> **PROBLEM STATEMENT**: Gather, from the data below, each line in which the word "stacking" occurs.

---------- DATA FOR PROCESSING

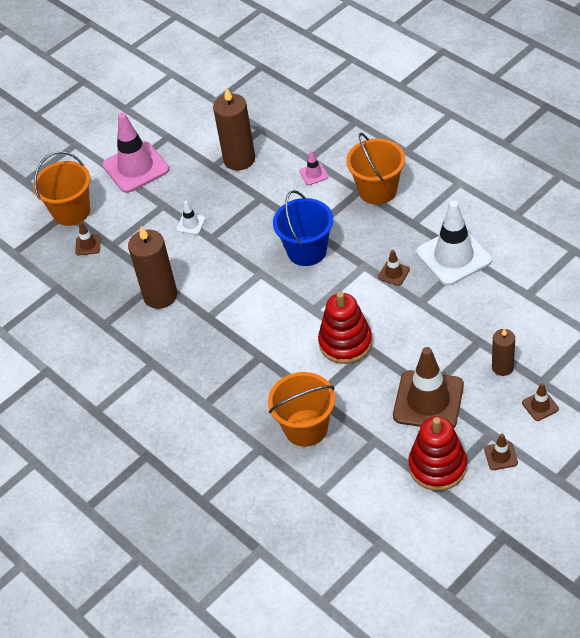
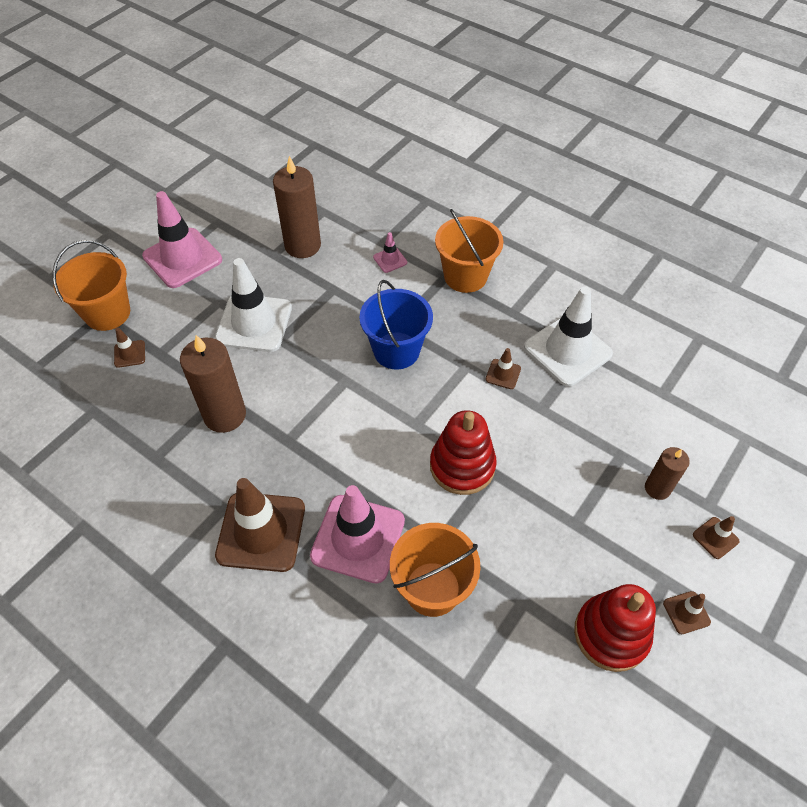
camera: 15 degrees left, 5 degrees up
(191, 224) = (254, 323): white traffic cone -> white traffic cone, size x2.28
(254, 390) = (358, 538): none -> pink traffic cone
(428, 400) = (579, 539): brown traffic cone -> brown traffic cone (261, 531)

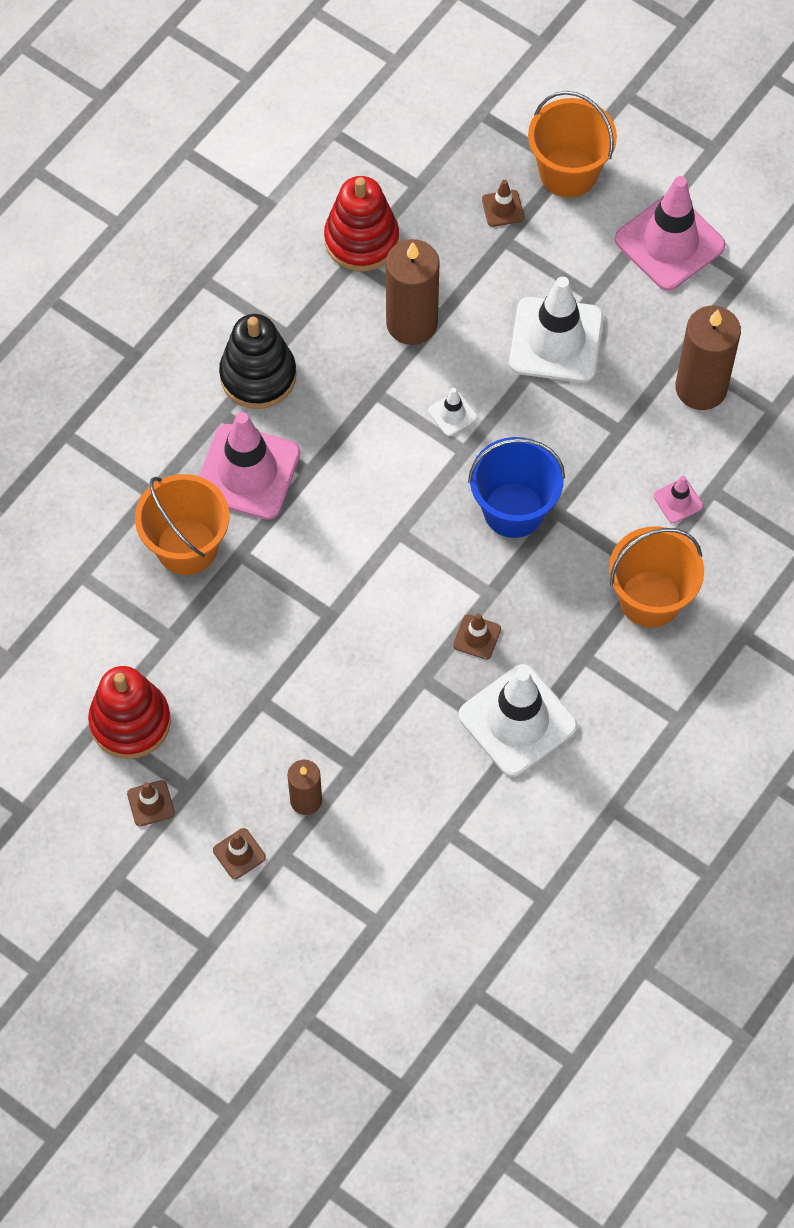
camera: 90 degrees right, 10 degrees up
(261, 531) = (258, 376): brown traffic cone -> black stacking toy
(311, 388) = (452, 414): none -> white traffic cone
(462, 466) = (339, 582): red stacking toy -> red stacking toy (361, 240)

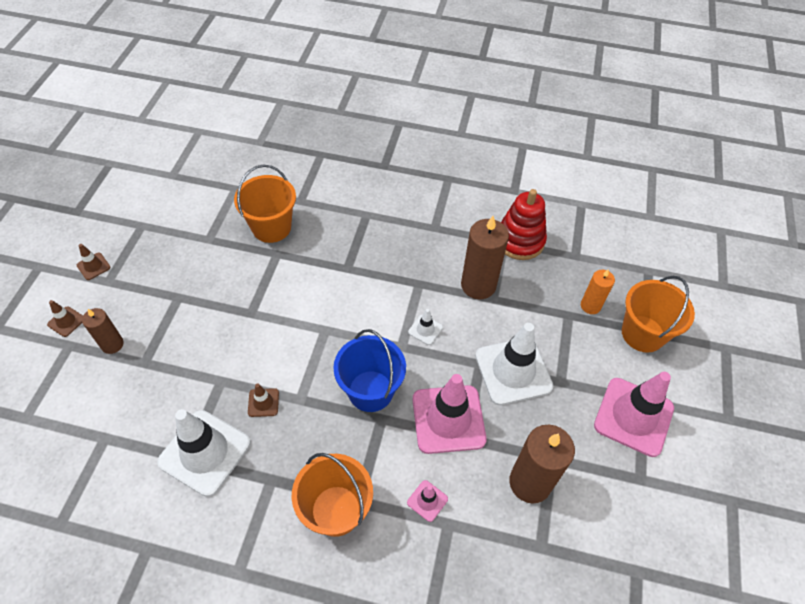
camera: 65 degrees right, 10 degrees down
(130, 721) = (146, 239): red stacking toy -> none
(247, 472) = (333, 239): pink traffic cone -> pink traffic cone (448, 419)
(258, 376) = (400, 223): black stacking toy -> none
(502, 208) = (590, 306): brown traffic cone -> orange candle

--------------------

> **ANSWER BOX**:
(261, 531) = (258, 376): brown traffic cone -> black stacking toy
(462, 466) = (339, 582): red stacking toy -> red stacking toy (361, 240)
(130, 721) = (146, 239): red stacking toy -> none
(258, 376) = (400, 223): black stacking toy -> none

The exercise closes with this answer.